(Content revision data)
+ + + + +
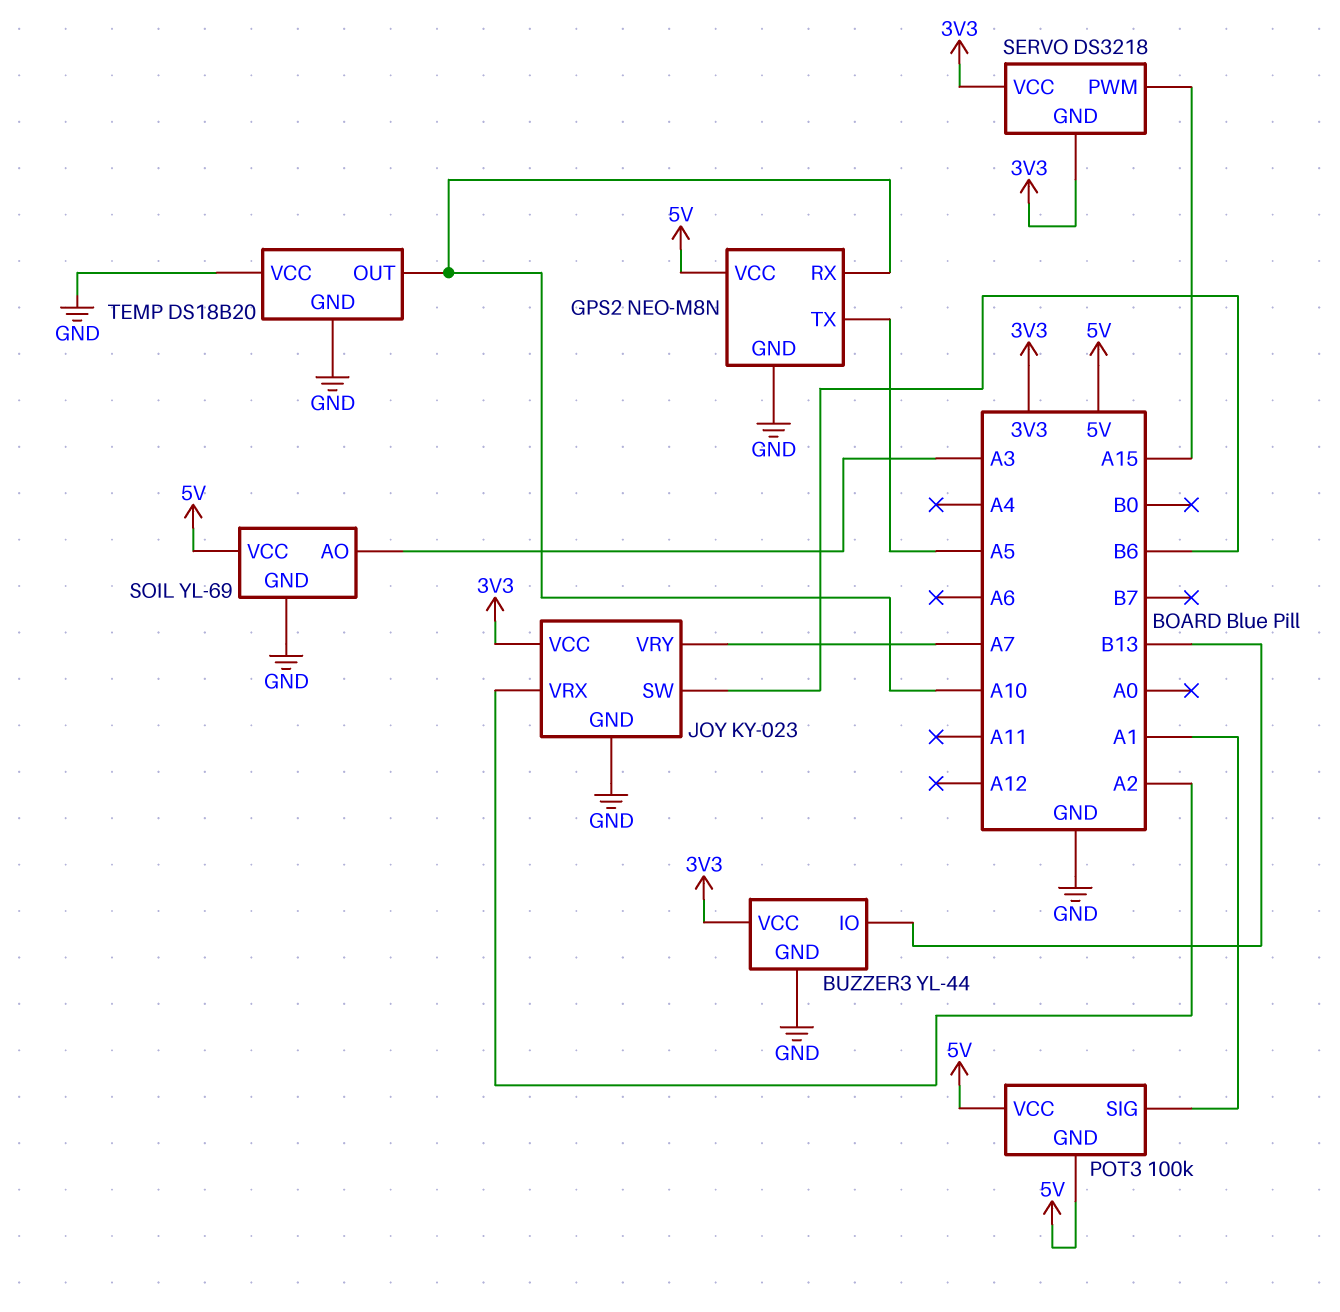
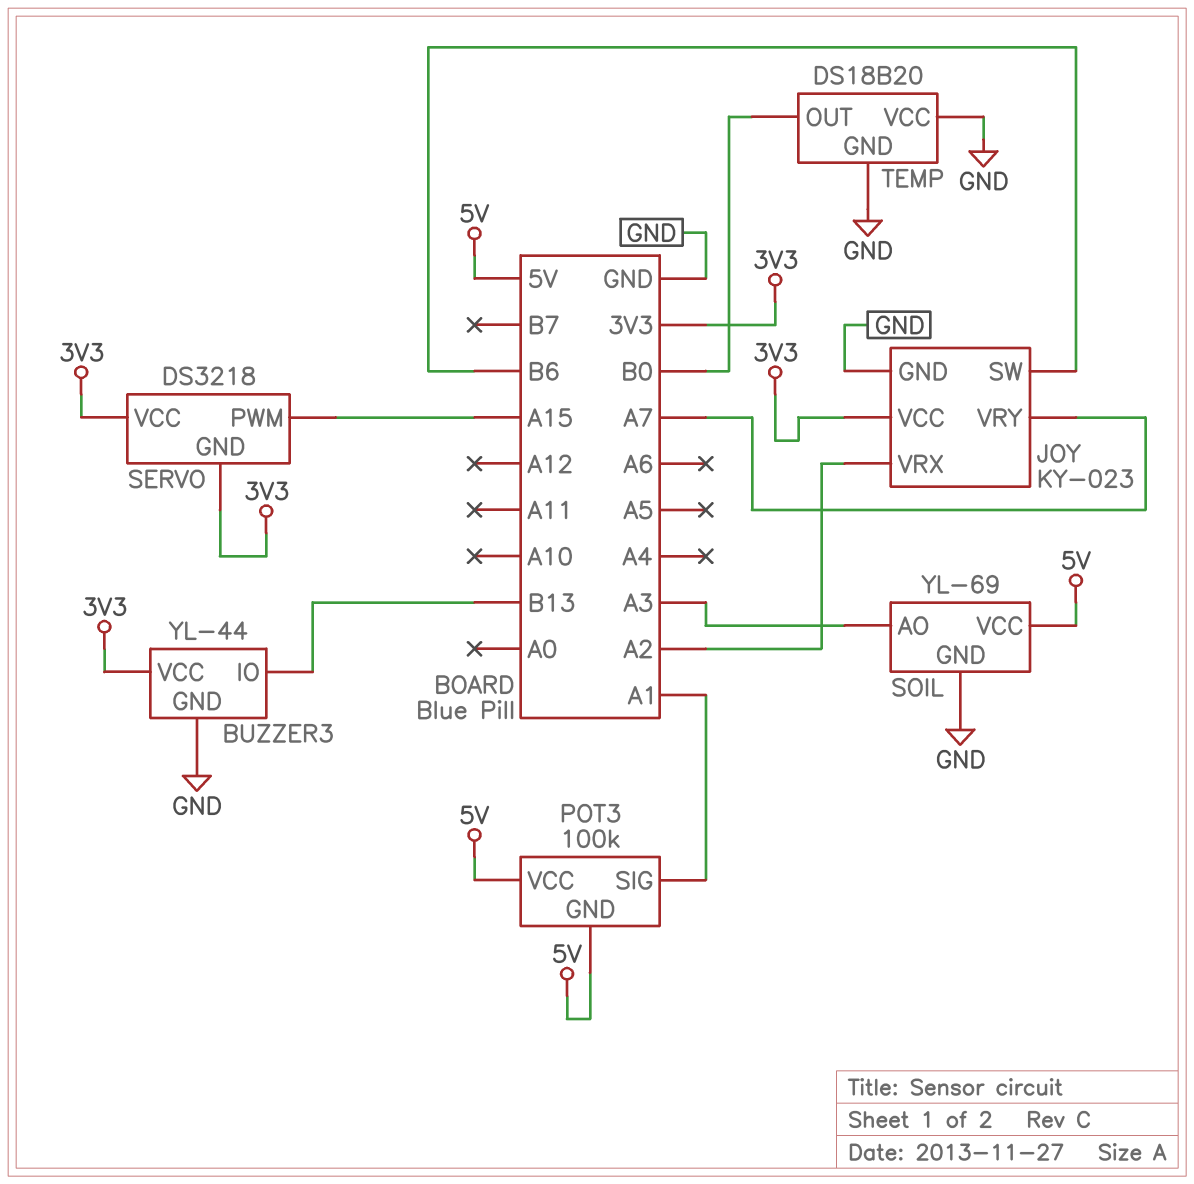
GPS2: NEO-M8N -> none
GPS2 pin GND: GND -> none
GPS2 pin RX: A10 -> none
GPS2 pin TX: A5 -> none
GPS2 pin VCC: 5V -> none
TEMP pin OUT: A10 -> B0

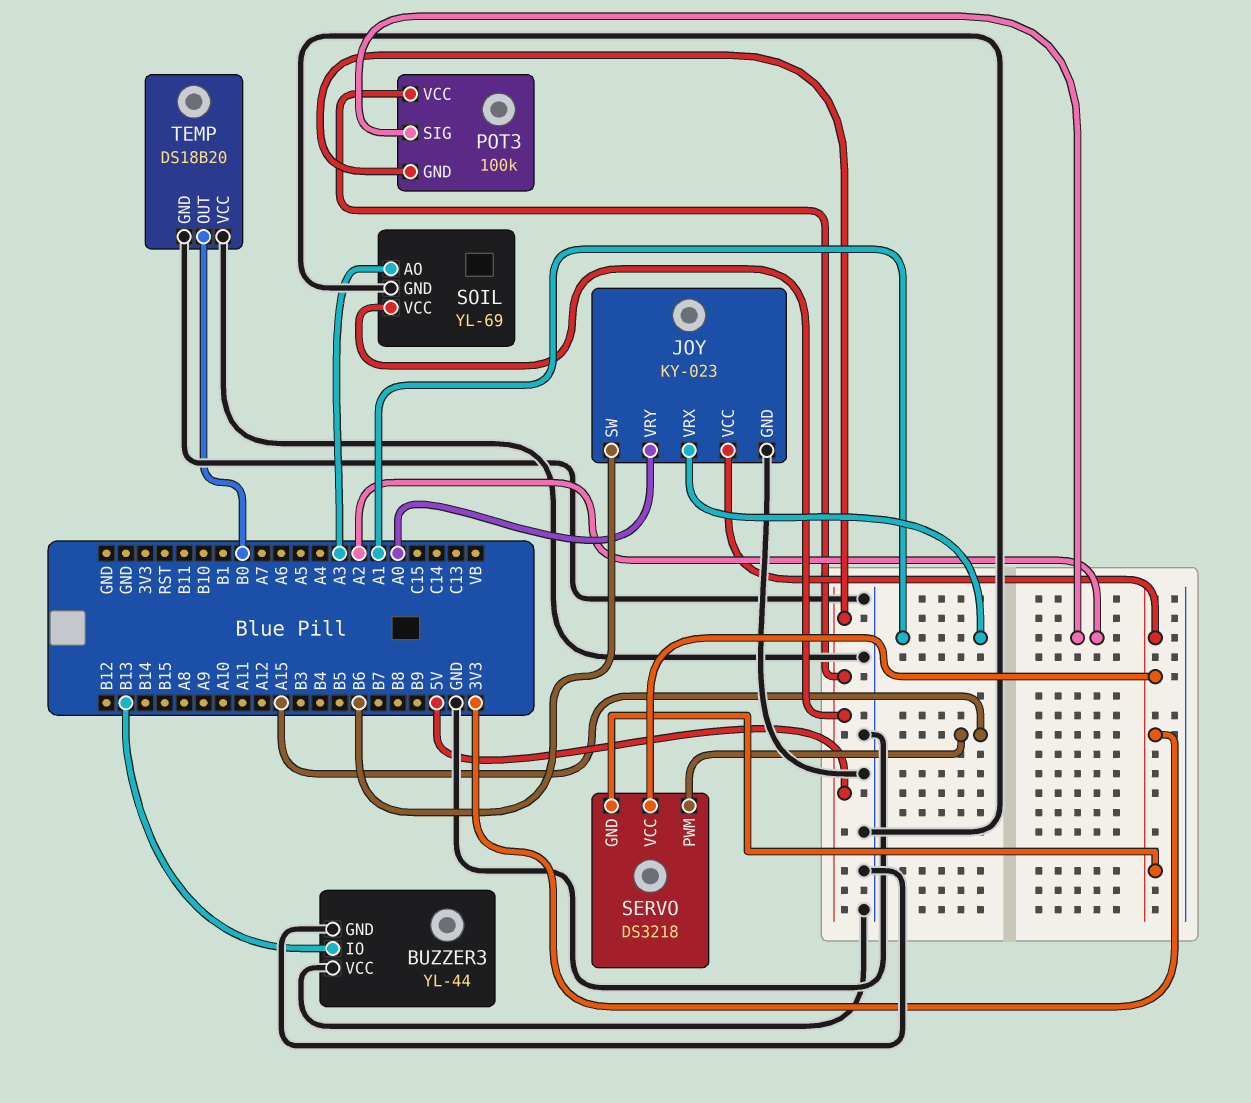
BUZZER3 pin VCC: 3V3 -> GND
JOY pin VRX: A2 -> A1
JOY pin VRY: A7 -> A0
POT3 pin SIG: A1 -> A2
+ + + + +
EXERCISE AIM:
Looking at the entries above, work out how many lines contain "none", then reply with that number and no other words.

EXERCISE RESULT:
5